DATA FOR ANALYSIS:

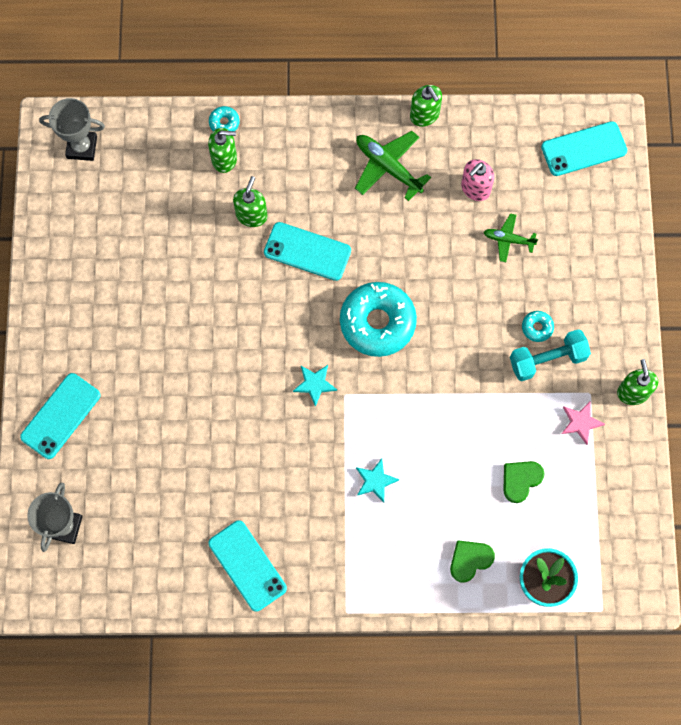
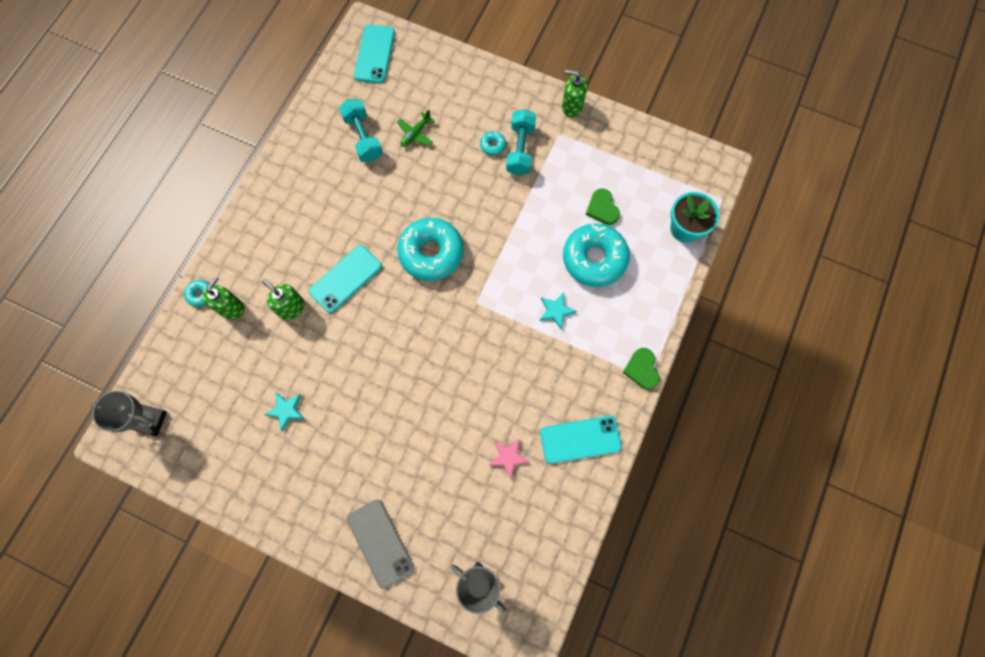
camera: 65 degrees left, 0 degrees up
(61, 416) = (380, 543): turquoise phone -> grey phone
(82, 147) = (150, 420): grey trophy -> grey trophy turned 75 degrees clockwise
(314, 384) = (457, 321): turquoise star -> turquoise star (286, 410)
(388, 167) = (311, 190): green plane -> none
(424, 115) = (284, 145): green soap dispenser -> none
(455, 496) = (594, 259): none -> turquoise donut
(470, 560) = (647, 270): green heart -> green heart (642, 369)
(475, 188) = (363, 138): pink soap dispenser -> turquoise dumbbell
(580, 422) = (578, 149): pink star -> pink star (508, 457)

HOW TO COMPLETE THIS TASK: Pull every line containing "grey" out of the records.

OUTPUT OF THE EXERCISE:
(61, 416) = (380, 543): turquoise phone -> grey phone
(82, 147) = (150, 420): grey trophy -> grey trophy turned 75 degrees clockwise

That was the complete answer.